* **Prompt**
Your answer should consist of the lines in the listing that hold "moved".
━━━ Entries provided ━━━
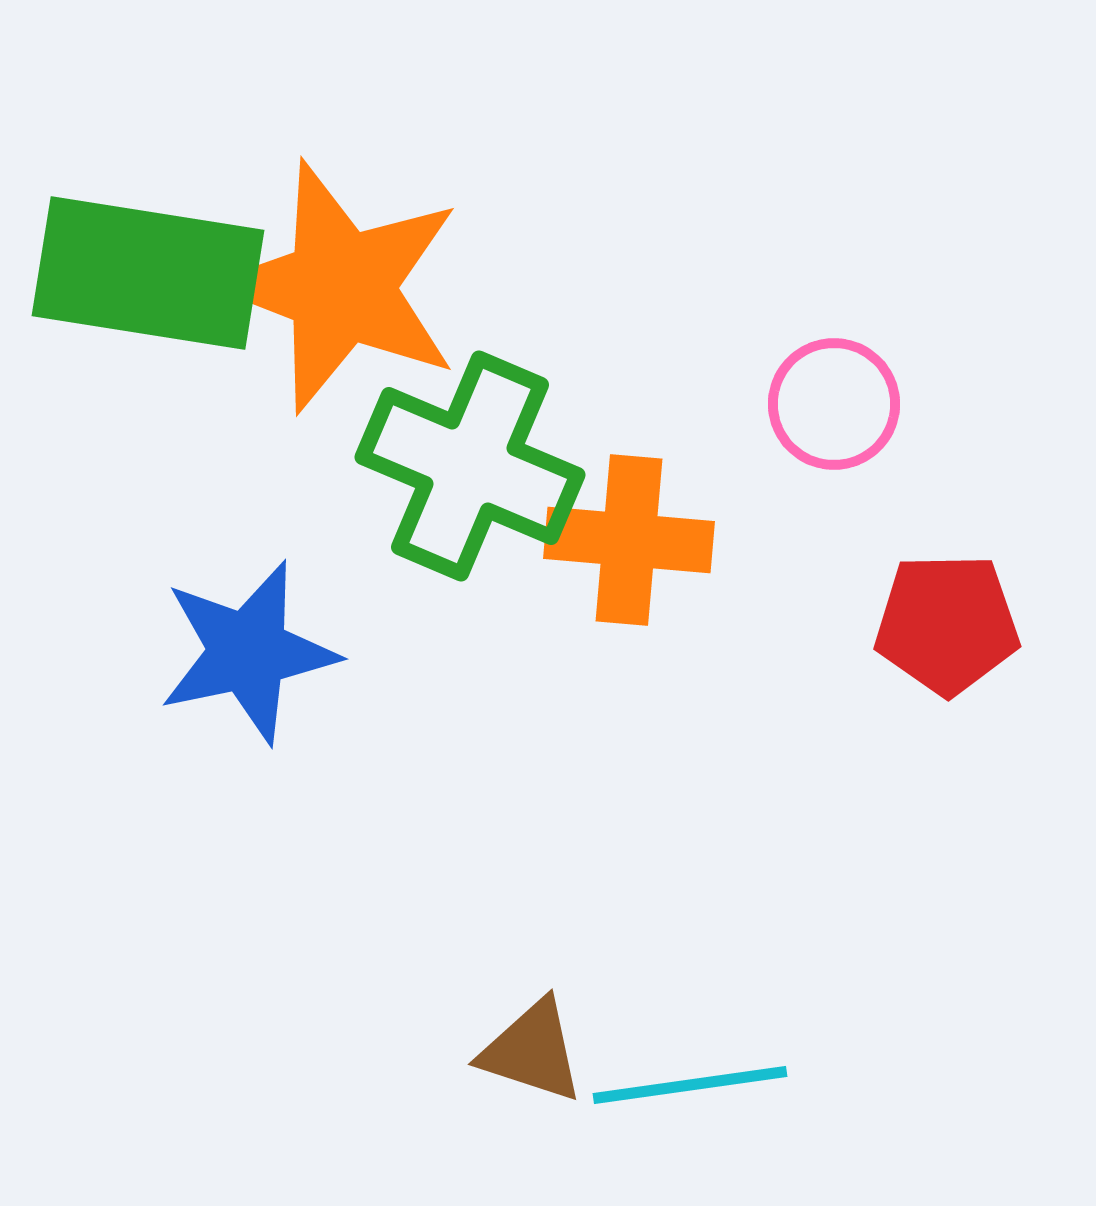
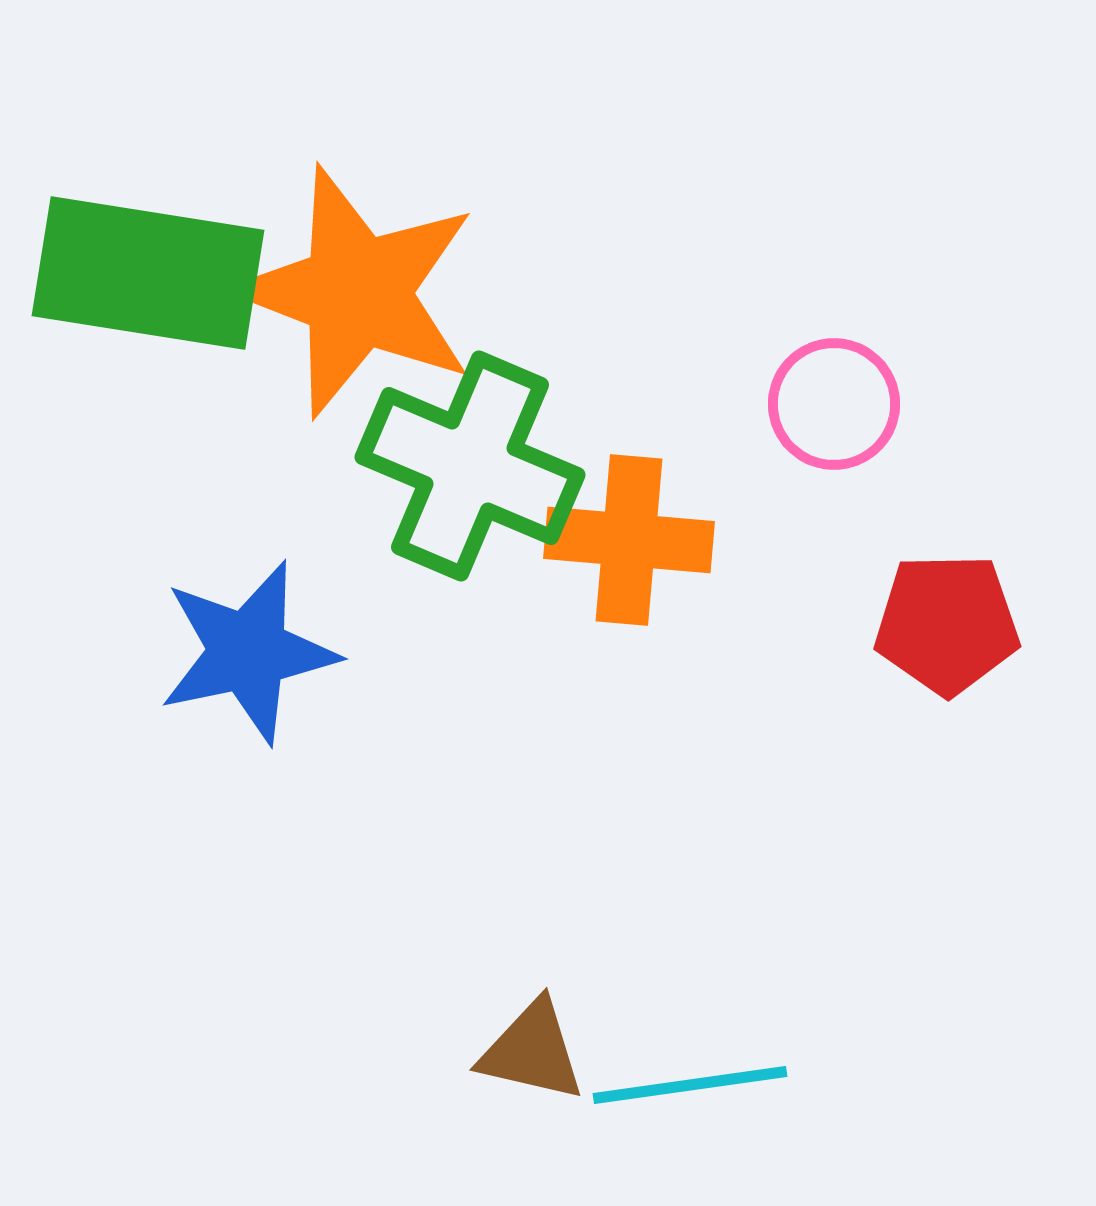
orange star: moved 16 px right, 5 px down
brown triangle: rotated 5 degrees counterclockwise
━━━
━━━ Entries provided ━━━
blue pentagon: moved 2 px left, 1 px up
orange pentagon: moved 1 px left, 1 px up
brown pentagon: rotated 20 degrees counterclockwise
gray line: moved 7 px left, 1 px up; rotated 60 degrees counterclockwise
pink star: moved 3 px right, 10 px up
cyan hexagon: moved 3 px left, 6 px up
━━━
* **Answer below**
orange star: moved 16 px right, 5 px down
blue pentagon: moved 2 px left, 1 px up
orange pentagon: moved 1 px left, 1 px up
gray line: moved 7 px left, 1 px up; rotated 60 degrees counterclockwise
pink star: moved 3 px right, 10 px up
cyan hexagon: moved 3 px left, 6 px up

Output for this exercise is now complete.